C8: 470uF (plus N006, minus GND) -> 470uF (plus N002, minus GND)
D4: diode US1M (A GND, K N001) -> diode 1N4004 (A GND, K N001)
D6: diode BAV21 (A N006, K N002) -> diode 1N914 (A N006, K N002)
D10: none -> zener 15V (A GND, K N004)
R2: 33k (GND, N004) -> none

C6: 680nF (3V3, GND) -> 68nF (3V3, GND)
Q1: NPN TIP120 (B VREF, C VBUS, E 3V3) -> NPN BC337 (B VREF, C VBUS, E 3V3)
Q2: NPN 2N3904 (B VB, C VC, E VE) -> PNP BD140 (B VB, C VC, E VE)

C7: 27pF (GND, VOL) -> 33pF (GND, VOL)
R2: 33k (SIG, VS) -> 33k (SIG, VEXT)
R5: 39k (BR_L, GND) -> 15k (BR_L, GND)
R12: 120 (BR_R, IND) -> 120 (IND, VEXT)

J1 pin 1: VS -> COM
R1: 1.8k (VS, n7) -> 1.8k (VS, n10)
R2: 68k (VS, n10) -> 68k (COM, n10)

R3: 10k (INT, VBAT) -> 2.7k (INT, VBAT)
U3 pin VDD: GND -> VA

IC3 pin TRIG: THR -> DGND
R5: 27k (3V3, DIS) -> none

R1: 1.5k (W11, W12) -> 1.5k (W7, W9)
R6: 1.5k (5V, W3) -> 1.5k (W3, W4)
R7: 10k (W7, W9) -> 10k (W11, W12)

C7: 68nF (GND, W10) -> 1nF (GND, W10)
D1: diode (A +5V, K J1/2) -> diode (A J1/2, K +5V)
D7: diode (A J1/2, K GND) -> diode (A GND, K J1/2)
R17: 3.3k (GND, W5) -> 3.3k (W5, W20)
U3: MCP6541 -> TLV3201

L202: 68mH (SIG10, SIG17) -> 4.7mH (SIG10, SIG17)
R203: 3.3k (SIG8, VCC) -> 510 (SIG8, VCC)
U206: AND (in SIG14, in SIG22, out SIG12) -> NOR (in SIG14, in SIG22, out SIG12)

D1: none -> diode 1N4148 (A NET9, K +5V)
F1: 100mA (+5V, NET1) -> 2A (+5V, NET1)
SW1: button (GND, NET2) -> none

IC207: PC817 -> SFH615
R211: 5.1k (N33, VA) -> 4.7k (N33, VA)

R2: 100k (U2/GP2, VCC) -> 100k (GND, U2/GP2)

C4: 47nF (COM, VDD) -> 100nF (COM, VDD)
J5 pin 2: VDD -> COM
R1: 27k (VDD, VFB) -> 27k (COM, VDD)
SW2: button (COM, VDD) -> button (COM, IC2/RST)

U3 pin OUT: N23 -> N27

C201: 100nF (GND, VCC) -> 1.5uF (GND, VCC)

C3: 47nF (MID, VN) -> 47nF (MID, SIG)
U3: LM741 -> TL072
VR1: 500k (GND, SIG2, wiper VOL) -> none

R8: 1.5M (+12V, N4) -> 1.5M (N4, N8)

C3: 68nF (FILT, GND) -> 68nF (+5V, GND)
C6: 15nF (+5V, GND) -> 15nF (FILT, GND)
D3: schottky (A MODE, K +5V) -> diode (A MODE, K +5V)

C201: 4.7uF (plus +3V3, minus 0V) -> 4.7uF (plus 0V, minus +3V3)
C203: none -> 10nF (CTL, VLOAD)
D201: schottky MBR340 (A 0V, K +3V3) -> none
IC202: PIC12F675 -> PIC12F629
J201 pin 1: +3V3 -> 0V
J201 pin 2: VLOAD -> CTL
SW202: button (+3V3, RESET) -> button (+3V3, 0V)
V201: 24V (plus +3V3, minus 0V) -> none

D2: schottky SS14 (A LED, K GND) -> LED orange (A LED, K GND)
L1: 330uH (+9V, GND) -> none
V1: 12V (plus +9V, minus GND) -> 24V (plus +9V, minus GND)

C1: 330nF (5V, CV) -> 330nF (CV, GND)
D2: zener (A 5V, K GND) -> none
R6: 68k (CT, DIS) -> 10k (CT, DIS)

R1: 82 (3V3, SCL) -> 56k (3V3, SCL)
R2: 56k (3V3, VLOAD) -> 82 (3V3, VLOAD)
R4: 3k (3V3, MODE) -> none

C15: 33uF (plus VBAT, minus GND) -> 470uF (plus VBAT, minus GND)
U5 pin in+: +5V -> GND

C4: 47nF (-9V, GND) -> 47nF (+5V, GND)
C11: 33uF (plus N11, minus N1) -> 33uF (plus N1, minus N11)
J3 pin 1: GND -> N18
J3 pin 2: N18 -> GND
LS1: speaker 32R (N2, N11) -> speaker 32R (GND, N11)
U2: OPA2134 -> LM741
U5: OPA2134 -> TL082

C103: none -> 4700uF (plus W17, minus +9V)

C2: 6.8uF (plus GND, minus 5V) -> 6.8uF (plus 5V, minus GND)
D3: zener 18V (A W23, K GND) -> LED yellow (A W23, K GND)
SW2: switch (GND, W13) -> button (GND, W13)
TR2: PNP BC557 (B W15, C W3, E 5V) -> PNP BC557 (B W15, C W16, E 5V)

___

### Aim of the exercise
Each line in the entries above that includes the string "schottky" should be extracted.

### Exercise output
D3: schottky (A MODE, K +5V) -> diode (A MODE, K +5V)
D201: schottky MBR340 (A 0V, K +3V3) -> none
D2: schottky SS14 (A LED, K GND) -> LED orange (A LED, K GND)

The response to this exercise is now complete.